* Instructions to follow
Transcribe the records below word for word, leaving every picture out.

* Records shown
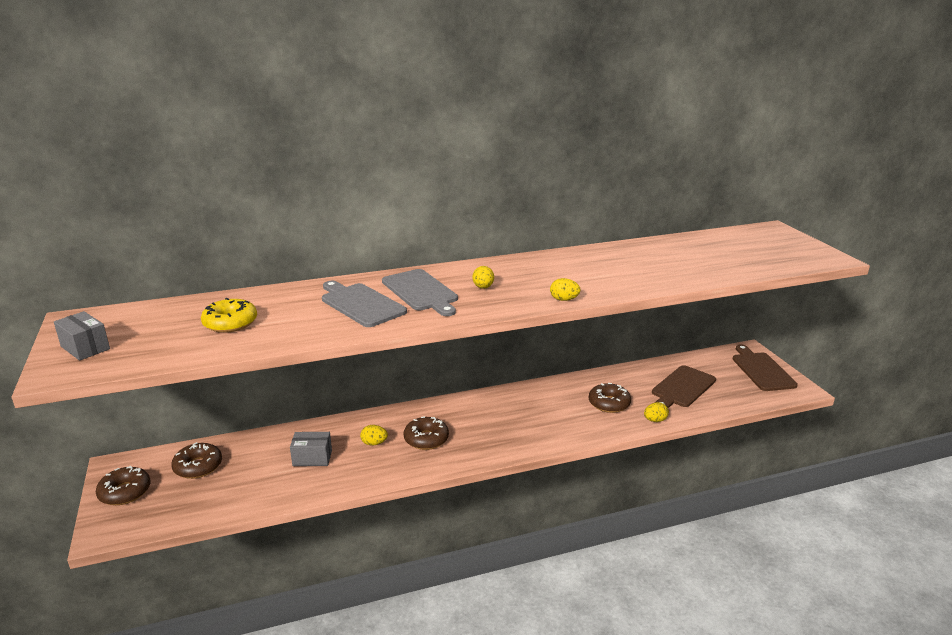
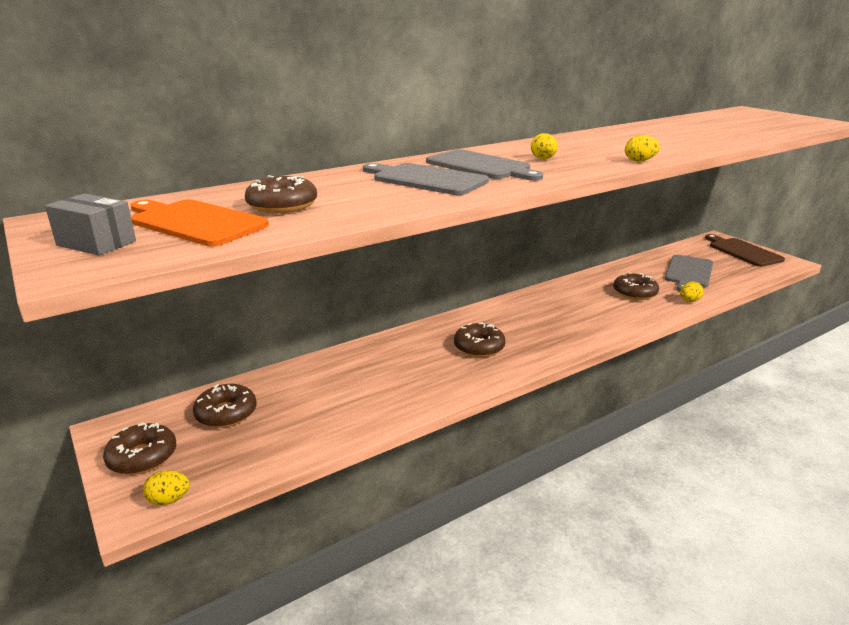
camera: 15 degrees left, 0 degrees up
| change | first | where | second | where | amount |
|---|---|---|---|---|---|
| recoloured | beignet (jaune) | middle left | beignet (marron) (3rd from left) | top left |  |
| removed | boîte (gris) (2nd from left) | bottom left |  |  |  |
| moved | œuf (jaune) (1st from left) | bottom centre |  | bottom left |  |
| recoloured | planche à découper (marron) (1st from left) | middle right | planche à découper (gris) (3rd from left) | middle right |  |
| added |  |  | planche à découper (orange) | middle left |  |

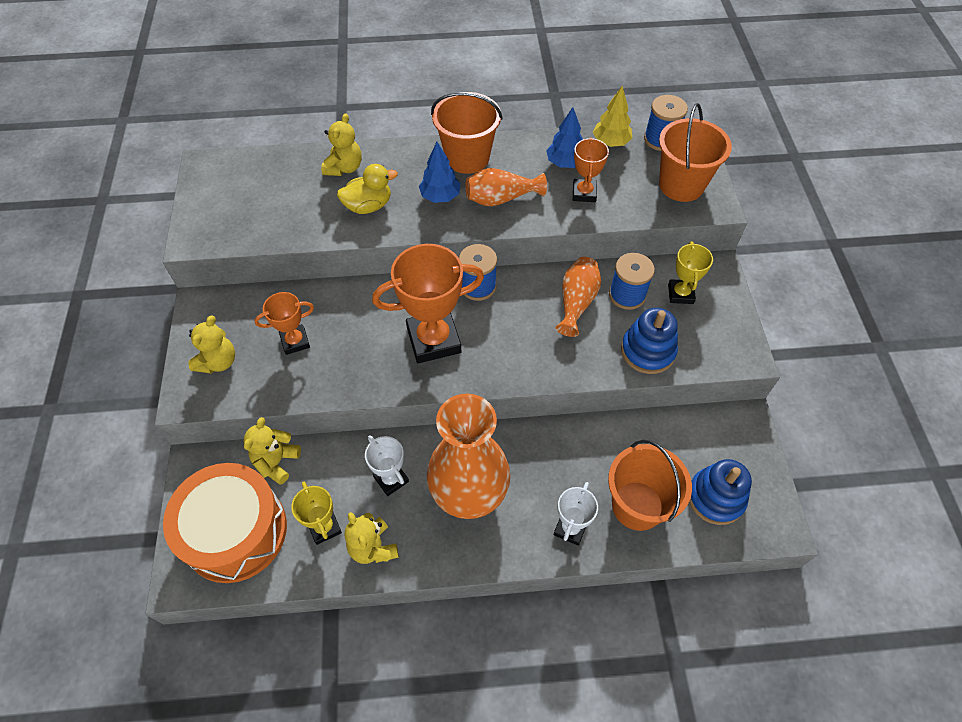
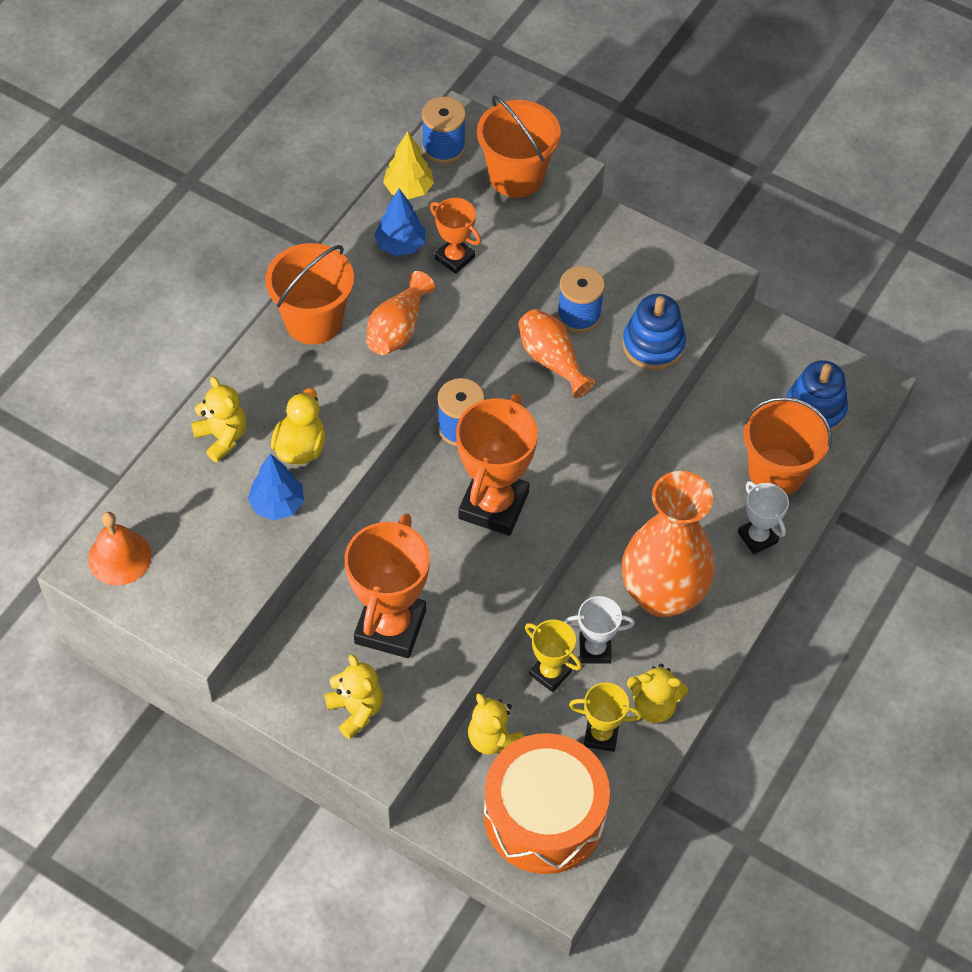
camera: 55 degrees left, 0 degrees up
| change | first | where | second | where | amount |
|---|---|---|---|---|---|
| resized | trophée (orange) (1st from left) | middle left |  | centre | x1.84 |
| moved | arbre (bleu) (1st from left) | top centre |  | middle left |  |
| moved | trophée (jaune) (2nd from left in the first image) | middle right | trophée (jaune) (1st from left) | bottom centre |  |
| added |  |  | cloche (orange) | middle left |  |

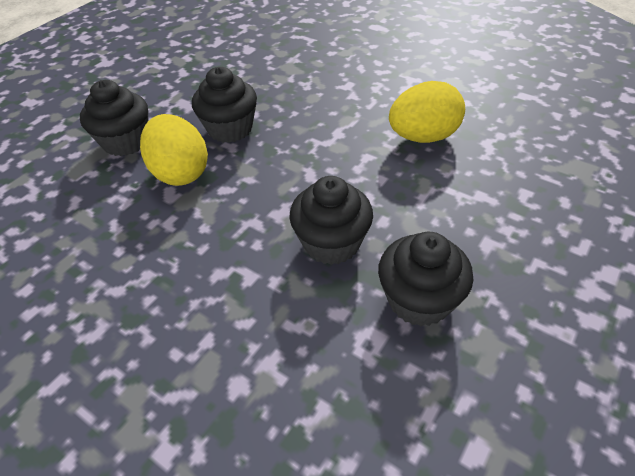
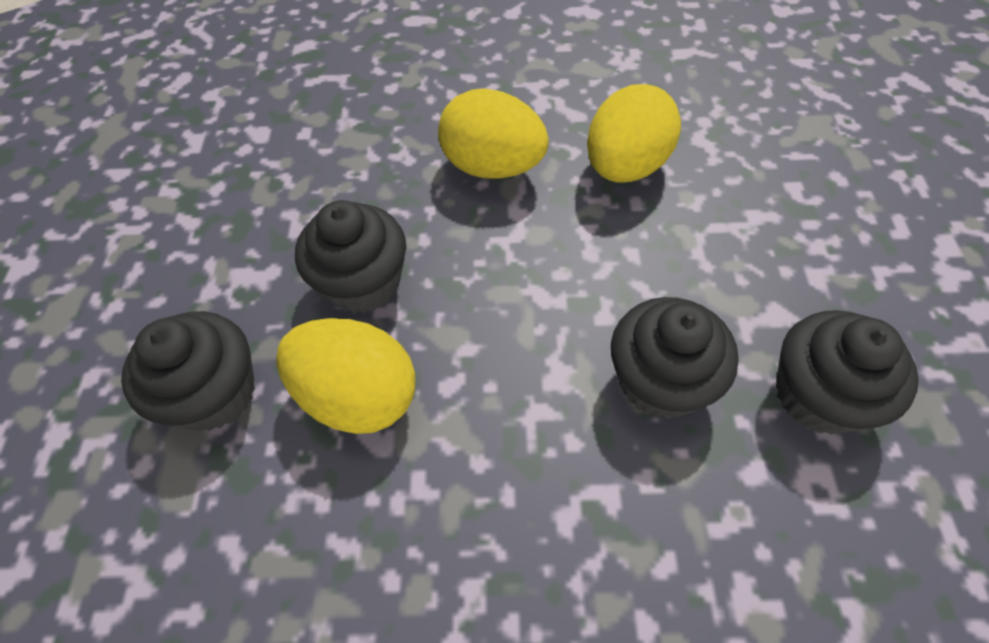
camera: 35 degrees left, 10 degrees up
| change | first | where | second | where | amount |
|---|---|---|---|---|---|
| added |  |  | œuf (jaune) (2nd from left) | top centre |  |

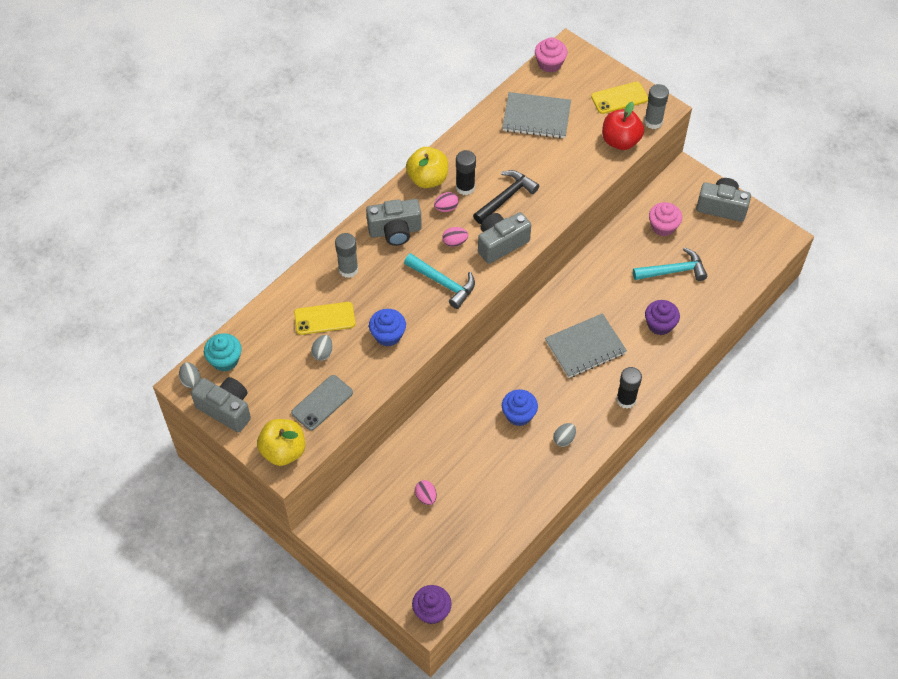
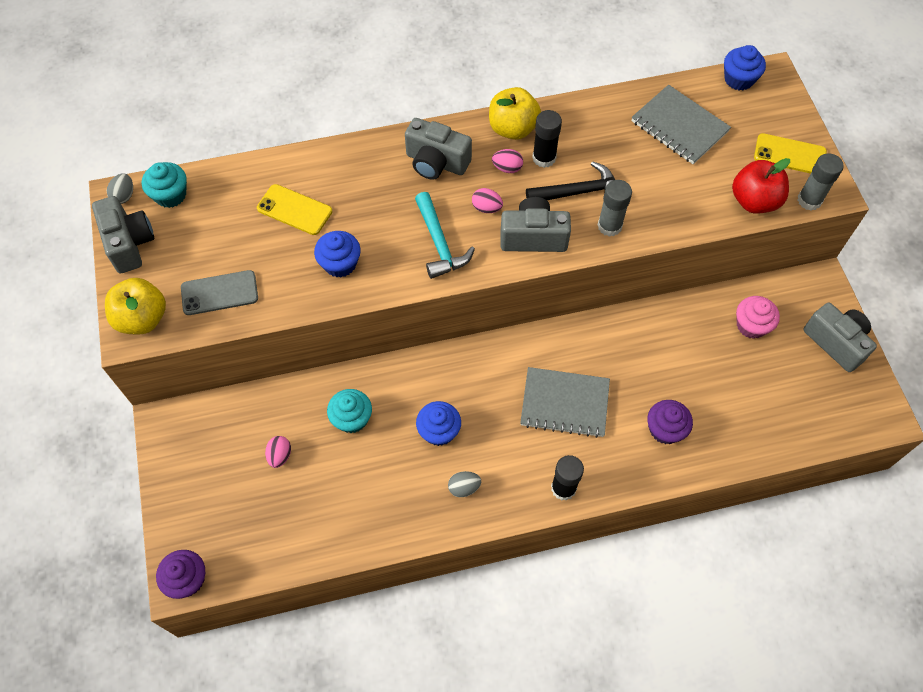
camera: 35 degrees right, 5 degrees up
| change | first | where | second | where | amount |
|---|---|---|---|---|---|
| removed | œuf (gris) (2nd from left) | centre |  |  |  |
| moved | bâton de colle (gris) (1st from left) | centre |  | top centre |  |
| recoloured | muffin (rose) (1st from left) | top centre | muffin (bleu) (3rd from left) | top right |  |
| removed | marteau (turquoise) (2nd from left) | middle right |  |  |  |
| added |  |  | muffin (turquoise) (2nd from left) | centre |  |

* Exercise result
camera: 15 degrees left, 0 degrees up
| change | first | where | second | where | amount |
|---|---|---|---|---|---|
| recoloured | beignet (jaune) | middle left | beignet (marron) (3rd from left) | top left |  |
| removed | boîte (gris) (2nd from left) | bottom left |  |  |  |
| moved | œuf (jaune) (1st from left) | bottom centre |  | bottom left |  |
| recoloured | planche à découper (marron) (1st from left) | middle right | planche à découper (gris) (3rd from left) | middle right |  |
| added |  |  | planche à découper (orange) | middle left |  |

camera: 55 degrees left, 0 degrees up
| change | first | where | second | where | amount |
|---|---|---|---|---|---|
| resized | trophée (orange) (1st from left) | middle left |  | centre | x1.84 |
| moved | arbre (bleu) (1st from left) | top centre |  | middle left |  |
| moved | trophée (jaune) (2nd from left in the first image) | middle right | trophée (jaune) (1st from left) | bottom centre |  |
| added |  |  | cloche (orange) | middle left |  |

camera: 35 degrees left, 10 degrees up
| change | first | where | second | where | amount |
|---|---|---|---|---|---|
| added |  |  | œuf (jaune) (2nd from left) | top centre |  |

camera: 35 degrees right, 5 degrees up
| change | first | where | second | where | amount |
|---|---|---|---|---|---|
| removed | œuf (gris) (2nd from left) | centre |  |  |  |
| moved | bâton de colle (gris) (1st from left) | centre |  | top centre |  |
| recoloured | muffin (rose) (1st from left) | top centre | muffin (bleu) (3rd from left) | top right |  |
| removed | marteau (turquoise) (2nd from left) | middle right |  |  |  |
| added |  |  | muffin (turquoise) (2nd from left) | centre |  |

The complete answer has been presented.